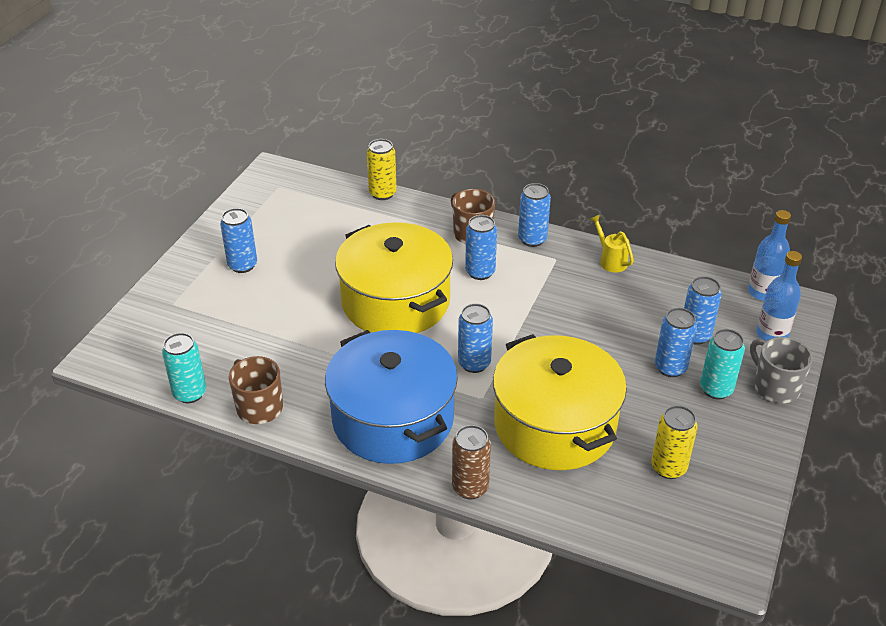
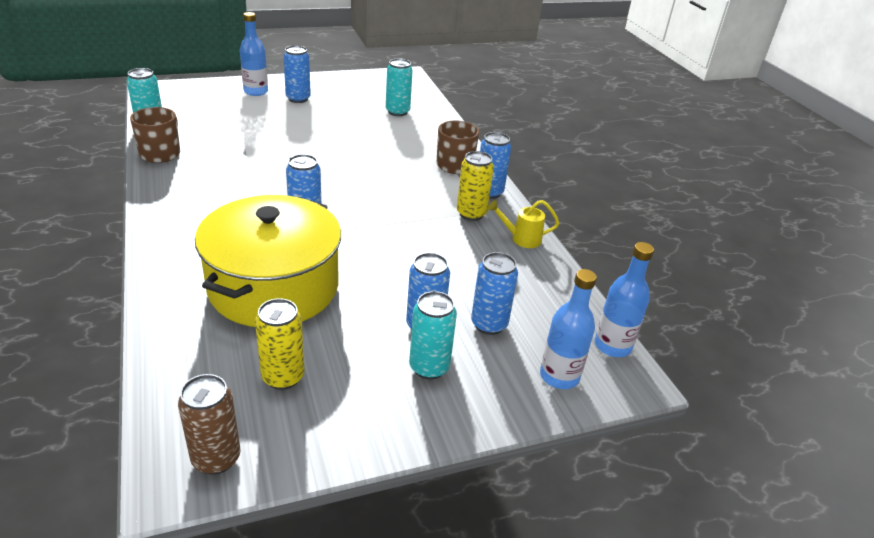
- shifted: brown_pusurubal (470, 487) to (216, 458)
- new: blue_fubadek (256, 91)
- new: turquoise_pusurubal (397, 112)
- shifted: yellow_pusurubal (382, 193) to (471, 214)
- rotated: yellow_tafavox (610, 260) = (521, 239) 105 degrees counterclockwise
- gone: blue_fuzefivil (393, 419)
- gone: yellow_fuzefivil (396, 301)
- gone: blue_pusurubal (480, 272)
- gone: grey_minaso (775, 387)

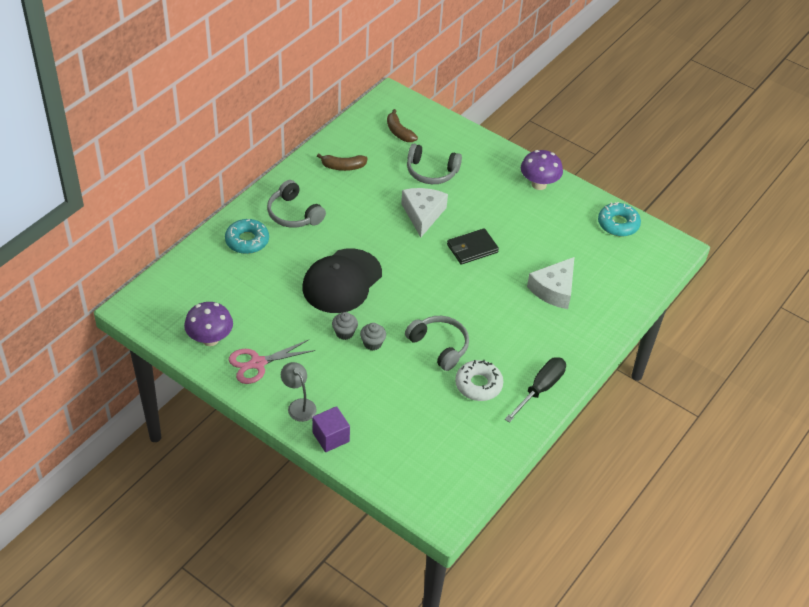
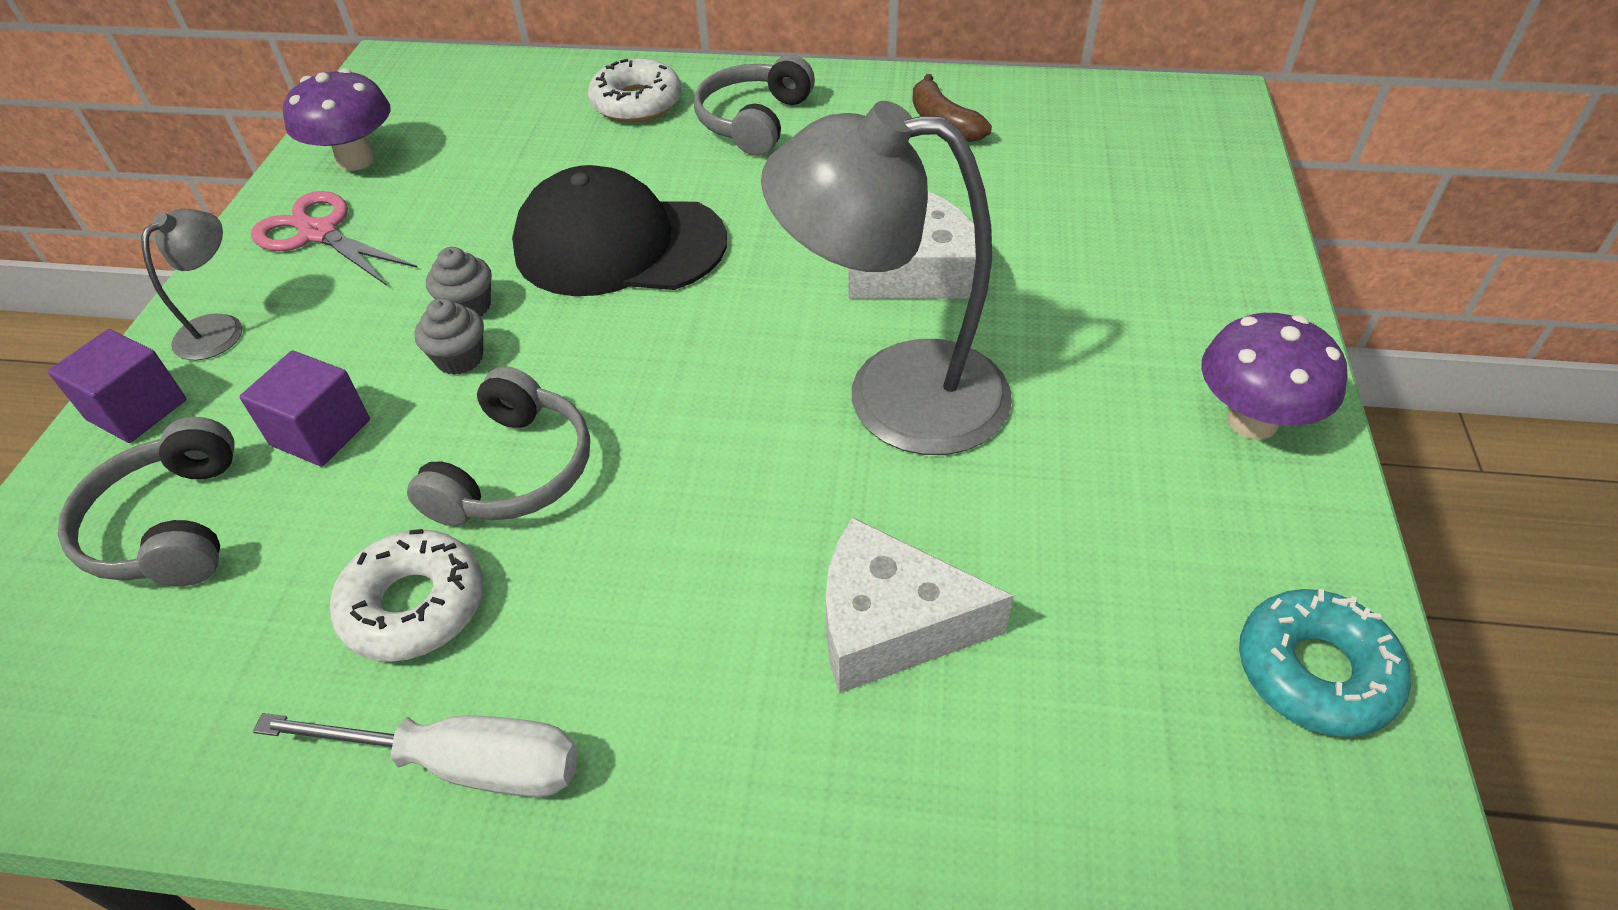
- shifted: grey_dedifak (431, 172) to (170, 525)
- new:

----

Please copy out the whole listing exactly as it stands, minus the pictures.

- shifted: brown_pusurubal (470, 487) to (216, 458)
- new: blue_fubadek (256, 91)
- new: turquoise_pusurubal (397, 112)
- shifted: yellow_pusurubal (382, 193) to (471, 214)
- rotated: yellow_tafavox (610, 260) = (521, 239) 105 degrees counterclockwise
- gone: blue_fuzefivil (393, 419)
- gone: yellow_fuzefivil (396, 301)
- gone: blue_pusurubal (480, 272)
- gone: grey_minaso (775, 387)

- shifted: grey_dedifak (431, 172) to (170, 525)
- new:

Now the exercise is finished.